### Instructions for the task
The answer is to be an exact copy of the lines below running from the line with "(584, 422) = (675, 548): purple" down to the line with "(623, 659) = (746, 366): blue", both ends included, and nothing more.

[Source data]
==*==
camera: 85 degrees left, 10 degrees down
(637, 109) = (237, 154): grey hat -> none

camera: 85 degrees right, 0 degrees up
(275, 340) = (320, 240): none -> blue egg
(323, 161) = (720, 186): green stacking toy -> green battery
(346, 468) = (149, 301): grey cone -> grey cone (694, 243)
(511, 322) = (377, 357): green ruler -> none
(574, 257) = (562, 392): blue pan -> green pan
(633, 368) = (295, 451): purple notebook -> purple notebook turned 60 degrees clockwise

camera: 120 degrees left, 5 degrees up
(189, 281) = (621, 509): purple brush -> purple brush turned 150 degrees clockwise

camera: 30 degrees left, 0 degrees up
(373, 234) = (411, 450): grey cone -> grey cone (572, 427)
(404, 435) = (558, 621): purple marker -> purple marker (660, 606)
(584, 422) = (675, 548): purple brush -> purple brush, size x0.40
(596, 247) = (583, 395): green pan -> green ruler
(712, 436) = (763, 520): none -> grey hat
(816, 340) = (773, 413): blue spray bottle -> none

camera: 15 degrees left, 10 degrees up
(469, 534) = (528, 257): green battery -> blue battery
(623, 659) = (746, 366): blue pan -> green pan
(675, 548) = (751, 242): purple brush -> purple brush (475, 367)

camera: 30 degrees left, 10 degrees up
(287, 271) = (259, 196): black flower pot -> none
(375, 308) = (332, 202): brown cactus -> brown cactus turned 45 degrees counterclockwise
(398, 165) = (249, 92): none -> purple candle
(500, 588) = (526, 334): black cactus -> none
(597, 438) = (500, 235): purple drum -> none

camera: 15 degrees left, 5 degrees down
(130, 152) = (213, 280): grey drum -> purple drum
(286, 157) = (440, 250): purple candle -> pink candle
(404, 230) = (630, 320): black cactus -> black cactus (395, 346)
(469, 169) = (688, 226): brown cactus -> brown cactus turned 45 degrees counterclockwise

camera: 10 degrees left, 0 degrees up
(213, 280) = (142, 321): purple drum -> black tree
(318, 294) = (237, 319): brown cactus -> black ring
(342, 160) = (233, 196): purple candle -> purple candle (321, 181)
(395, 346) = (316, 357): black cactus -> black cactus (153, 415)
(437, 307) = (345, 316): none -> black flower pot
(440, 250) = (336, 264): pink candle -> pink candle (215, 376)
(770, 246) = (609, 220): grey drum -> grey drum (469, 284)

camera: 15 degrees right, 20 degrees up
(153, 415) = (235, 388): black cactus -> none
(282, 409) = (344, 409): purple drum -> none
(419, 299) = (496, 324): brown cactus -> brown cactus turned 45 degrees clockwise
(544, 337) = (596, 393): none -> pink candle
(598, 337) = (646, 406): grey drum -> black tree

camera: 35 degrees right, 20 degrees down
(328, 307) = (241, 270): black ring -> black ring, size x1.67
==*==
### Response
(584, 422) = (675, 548): purple brush -> purple brush, size x0.40
(596, 247) = (583, 395): green pan -> green ruler
(712, 436) = (763, 520): none -> grey hat
(816, 340) = (773, 413): blue spray bottle -> none

camera: 15 degrees left, 10 degrees up
(469, 534) = (528, 257): green battery -> blue battery
(623, 659) = (746, 366): blue pan -> green pan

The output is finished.